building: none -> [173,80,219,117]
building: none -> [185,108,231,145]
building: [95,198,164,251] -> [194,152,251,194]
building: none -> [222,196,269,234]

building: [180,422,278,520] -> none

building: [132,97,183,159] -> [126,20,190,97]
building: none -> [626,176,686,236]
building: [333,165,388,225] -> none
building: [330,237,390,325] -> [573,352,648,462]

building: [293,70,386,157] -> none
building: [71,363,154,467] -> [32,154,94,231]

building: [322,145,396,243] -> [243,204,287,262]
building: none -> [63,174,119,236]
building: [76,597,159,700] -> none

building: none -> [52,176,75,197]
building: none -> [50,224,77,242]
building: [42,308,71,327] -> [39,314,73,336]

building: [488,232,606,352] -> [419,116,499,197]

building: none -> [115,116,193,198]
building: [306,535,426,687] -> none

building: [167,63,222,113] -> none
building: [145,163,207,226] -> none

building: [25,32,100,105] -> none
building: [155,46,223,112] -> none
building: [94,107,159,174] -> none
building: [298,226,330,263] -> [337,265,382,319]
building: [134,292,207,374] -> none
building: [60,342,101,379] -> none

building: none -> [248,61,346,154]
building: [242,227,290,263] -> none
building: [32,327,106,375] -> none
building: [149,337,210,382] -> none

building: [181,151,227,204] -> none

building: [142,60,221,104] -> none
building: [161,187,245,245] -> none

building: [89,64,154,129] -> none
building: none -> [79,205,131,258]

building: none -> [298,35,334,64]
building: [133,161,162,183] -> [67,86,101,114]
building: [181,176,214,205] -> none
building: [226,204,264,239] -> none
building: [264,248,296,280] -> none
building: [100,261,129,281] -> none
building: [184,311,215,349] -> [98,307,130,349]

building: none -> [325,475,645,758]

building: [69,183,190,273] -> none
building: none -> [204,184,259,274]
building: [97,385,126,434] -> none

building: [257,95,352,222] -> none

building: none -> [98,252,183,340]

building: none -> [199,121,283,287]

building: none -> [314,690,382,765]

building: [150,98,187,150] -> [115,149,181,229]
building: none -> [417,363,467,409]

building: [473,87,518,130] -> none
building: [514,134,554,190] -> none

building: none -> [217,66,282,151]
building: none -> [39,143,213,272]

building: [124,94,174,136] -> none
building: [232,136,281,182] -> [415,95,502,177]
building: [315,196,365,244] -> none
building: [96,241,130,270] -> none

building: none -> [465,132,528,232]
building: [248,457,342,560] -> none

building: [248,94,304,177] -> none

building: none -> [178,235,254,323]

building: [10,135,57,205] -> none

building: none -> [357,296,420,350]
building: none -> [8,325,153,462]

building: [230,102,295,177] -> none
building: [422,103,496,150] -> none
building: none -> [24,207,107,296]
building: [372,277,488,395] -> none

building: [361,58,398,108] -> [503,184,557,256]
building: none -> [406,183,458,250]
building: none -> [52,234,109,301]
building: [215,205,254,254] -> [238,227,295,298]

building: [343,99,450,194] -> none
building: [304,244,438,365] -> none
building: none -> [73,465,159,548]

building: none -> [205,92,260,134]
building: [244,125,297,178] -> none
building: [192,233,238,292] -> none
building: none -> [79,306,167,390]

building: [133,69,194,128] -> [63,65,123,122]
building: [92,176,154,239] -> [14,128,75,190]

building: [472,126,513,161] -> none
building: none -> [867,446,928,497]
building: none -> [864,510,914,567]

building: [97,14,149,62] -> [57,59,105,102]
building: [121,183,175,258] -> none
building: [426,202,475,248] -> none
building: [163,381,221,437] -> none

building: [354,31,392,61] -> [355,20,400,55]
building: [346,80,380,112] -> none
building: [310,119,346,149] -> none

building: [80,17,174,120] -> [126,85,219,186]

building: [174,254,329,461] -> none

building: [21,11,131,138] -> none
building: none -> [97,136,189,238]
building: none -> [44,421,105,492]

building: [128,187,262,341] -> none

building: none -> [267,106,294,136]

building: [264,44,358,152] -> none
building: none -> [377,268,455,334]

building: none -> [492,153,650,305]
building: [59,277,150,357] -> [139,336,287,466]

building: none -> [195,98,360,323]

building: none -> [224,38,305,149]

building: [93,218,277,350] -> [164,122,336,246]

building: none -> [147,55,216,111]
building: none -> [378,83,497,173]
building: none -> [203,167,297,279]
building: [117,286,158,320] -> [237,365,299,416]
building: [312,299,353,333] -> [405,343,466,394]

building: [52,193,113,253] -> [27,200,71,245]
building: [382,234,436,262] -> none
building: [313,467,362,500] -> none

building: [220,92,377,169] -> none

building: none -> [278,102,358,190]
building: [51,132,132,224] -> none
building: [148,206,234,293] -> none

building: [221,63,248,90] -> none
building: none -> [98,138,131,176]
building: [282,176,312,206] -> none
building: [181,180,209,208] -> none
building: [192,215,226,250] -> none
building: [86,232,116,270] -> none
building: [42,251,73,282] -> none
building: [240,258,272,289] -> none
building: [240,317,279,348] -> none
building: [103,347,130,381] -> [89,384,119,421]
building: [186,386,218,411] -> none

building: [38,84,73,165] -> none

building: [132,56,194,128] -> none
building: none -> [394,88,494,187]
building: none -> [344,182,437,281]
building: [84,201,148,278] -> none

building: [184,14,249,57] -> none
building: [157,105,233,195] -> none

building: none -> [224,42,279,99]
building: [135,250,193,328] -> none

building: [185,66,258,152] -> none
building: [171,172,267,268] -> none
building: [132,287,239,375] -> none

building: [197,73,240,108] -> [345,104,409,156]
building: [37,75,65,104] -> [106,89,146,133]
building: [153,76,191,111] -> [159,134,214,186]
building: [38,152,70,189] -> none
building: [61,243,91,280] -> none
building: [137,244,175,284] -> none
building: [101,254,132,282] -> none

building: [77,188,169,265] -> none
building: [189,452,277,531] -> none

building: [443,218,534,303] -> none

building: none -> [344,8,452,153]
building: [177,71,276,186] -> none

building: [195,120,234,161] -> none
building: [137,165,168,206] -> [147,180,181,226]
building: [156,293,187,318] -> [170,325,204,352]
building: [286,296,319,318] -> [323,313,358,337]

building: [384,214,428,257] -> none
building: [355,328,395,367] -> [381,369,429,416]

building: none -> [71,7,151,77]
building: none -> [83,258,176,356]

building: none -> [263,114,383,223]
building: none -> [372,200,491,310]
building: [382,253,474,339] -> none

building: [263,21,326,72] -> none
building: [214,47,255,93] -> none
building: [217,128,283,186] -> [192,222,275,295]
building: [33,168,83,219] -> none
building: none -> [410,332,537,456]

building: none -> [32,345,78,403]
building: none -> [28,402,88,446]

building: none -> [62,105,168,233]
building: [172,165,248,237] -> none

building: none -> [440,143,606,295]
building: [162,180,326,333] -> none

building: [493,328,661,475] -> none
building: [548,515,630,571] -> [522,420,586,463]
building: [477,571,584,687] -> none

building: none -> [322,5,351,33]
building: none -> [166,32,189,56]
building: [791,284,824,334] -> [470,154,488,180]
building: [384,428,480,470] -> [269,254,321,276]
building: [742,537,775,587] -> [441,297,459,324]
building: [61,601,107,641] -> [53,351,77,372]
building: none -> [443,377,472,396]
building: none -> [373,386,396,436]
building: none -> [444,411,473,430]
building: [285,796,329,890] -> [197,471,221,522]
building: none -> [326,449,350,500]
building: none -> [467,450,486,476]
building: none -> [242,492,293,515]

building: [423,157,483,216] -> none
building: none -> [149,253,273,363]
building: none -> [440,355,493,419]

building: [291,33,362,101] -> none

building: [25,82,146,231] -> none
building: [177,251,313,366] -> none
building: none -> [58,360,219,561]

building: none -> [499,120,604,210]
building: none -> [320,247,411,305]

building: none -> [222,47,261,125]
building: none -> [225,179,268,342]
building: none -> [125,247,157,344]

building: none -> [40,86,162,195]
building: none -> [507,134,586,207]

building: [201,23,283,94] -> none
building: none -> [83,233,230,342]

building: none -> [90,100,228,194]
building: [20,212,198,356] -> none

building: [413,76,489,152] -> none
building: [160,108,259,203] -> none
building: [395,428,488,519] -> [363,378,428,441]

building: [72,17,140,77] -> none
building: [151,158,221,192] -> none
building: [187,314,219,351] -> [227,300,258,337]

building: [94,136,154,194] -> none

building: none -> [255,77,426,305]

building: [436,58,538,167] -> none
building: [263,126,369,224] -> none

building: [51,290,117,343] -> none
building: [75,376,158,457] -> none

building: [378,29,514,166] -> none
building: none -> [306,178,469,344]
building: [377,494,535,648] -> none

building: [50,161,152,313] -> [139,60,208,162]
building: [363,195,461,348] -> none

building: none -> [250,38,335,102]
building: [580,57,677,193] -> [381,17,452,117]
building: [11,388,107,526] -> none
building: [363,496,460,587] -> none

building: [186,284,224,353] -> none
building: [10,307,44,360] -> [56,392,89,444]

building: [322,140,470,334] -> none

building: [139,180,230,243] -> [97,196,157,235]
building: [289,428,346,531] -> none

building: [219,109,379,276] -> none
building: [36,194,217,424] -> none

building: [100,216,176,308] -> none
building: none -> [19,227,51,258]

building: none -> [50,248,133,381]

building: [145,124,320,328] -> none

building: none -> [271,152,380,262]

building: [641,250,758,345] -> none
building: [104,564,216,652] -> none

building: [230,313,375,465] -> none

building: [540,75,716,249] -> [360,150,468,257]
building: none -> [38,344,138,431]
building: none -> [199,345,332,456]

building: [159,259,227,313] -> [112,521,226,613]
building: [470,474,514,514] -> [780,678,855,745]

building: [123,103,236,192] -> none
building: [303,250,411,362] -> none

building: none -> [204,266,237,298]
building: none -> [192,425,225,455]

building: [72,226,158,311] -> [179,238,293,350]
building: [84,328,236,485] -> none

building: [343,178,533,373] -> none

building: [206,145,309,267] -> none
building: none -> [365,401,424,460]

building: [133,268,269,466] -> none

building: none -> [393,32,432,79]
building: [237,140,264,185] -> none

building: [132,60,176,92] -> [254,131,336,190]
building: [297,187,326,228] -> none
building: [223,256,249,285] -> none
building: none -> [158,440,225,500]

#### [Exercise]
Each line from the one containing "building: [263,126,369,224] -> none" through the final line of the records must be repeated exactly, with no line added or dropped.

#### [Result for this task]
building: [263,126,369,224] -> none

building: [51,290,117,343] -> none
building: [75,376,158,457] -> none

building: [378,29,514,166] -> none
building: none -> [306,178,469,344]
building: [377,494,535,648] -> none

building: [50,161,152,313] -> [139,60,208,162]
building: [363,195,461,348] -> none

building: none -> [250,38,335,102]
building: [580,57,677,193] -> [381,17,452,117]
building: [11,388,107,526] -> none
building: [363,496,460,587] -> none

building: [186,284,224,353] -> none
building: [10,307,44,360] -> [56,392,89,444]

building: [322,140,470,334] -> none

building: [139,180,230,243] -> [97,196,157,235]
building: [289,428,346,531] -> none

building: [219,109,379,276] -> none
building: [36,194,217,424] -> none

building: [100,216,176,308] -> none
building: none -> [19,227,51,258]

building: none -> [50,248,133,381]

building: [145,124,320,328] -> none

building: none -> [271,152,380,262]

building: [641,250,758,345] -> none
building: [104,564,216,652] -> none

building: [230,313,375,465] -> none

building: [540,75,716,249] -> [360,150,468,257]
building: none -> [38,344,138,431]
building: none -> [199,345,332,456]

building: [159,259,227,313] -> [112,521,226,613]
building: [470,474,514,514] -> [780,678,855,745]

building: [123,103,236,192] -> none
building: [303,250,411,362] -> none

building: none -> [204,266,237,298]
building: none -> [192,425,225,455]

building: [72,226,158,311] -> [179,238,293,350]
building: [84,328,236,485] -> none

building: [343,178,533,373] -> none

building: [206,145,309,267] -> none
building: none -> [365,401,424,460]

building: [133,268,269,466] -> none

building: none -> [393,32,432,79]
building: [237,140,264,185] -> none

building: [132,60,176,92] -> [254,131,336,190]
building: [297,187,326,228] -> none
building: [223,256,249,285] -> none
building: none -> [158,440,225,500]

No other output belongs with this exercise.